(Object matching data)

--- --- ---

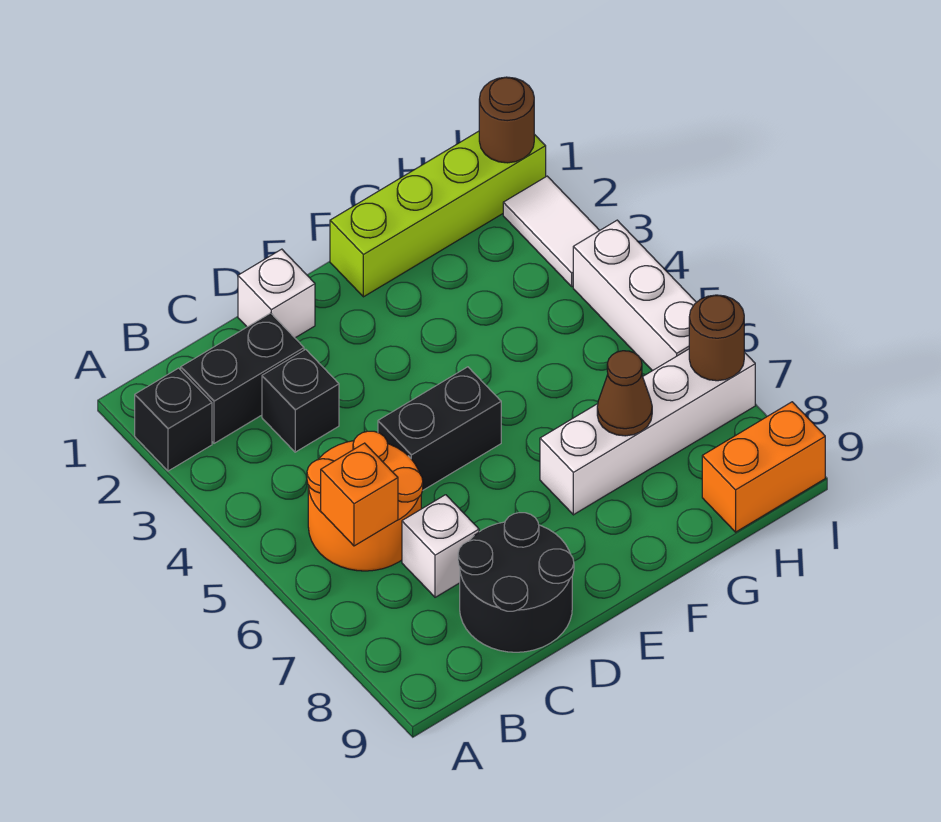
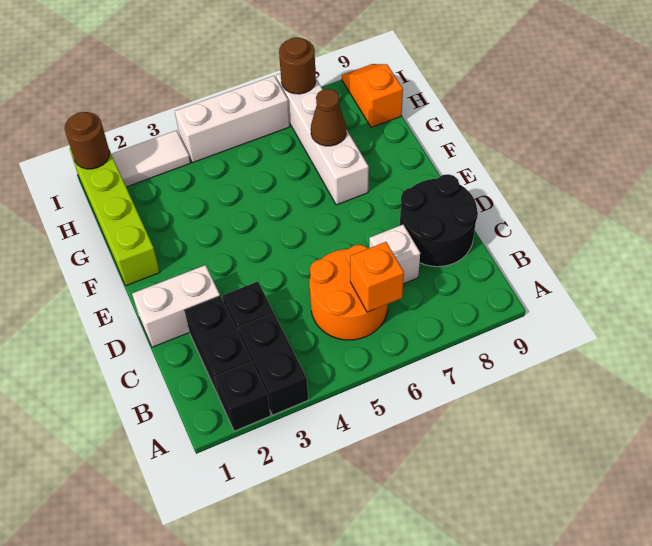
white brick D1 level 1 -> white brick D1:D2 level 1
black brick D5:E5 level 1 -> black brick A3:B3 level 1
orange brick H9:I9 level 1 -> orange slope H9:I9 level 1 top H

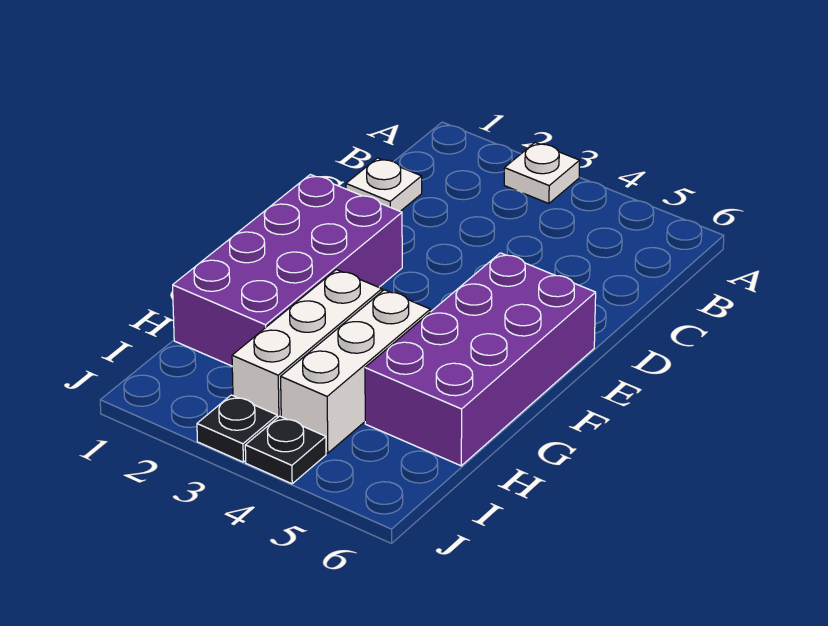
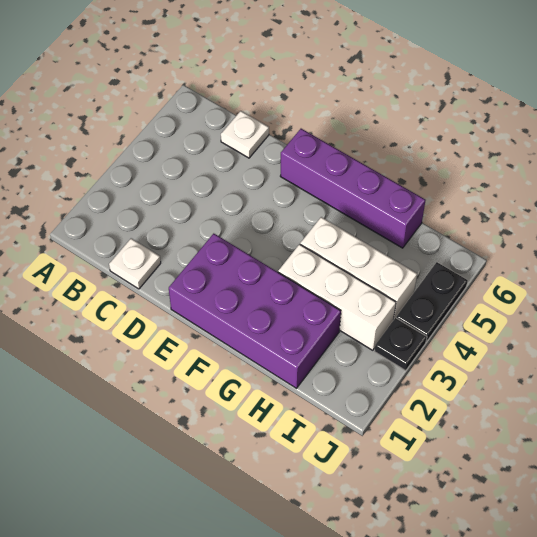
white plate A3 level 1 -> white plate C6 level 1
purple brick E5:H6 level 1 -> purple brick E6:H6 level 1
black plate J4 level 1 -> black plate J4:J5 level 1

--- --- ---

Exact copies of the line containing "purple brick E5:H6" and of every line after it through the end of the entries are all that should be output.

◆ Response to this exercise ◆
purple brick E5:H6 level 1 -> purple brick E6:H6 level 1
black plate J4 level 1 -> black plate J4:J5 level 1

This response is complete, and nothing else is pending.